Before-and-after coordinate records
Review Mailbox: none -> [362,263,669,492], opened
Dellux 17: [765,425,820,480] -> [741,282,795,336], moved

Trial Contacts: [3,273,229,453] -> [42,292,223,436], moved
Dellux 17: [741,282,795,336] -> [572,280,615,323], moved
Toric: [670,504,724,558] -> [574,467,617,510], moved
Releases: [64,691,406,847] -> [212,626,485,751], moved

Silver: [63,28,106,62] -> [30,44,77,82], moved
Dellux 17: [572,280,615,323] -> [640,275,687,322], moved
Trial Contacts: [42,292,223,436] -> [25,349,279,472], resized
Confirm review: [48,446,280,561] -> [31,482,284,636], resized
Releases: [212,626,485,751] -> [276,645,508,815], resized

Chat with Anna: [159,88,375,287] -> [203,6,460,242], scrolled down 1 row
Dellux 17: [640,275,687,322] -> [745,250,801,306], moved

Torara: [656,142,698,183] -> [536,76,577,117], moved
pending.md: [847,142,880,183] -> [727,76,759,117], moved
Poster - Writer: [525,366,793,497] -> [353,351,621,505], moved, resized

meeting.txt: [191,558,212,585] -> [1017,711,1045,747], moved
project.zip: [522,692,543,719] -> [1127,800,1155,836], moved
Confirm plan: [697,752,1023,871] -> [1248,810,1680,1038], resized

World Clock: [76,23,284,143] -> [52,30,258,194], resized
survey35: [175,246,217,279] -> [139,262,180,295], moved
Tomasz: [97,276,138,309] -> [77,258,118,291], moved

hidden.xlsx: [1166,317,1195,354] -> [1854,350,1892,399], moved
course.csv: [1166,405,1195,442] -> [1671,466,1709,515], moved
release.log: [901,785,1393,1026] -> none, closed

WHAT TO DO:
For each line of the entries that includes "none", show that line.

SOLUTION BELOW:
Review Mailbox: none -> [362,263,669,492], opened
release.log: [901,785,1393,1026] -> none, closed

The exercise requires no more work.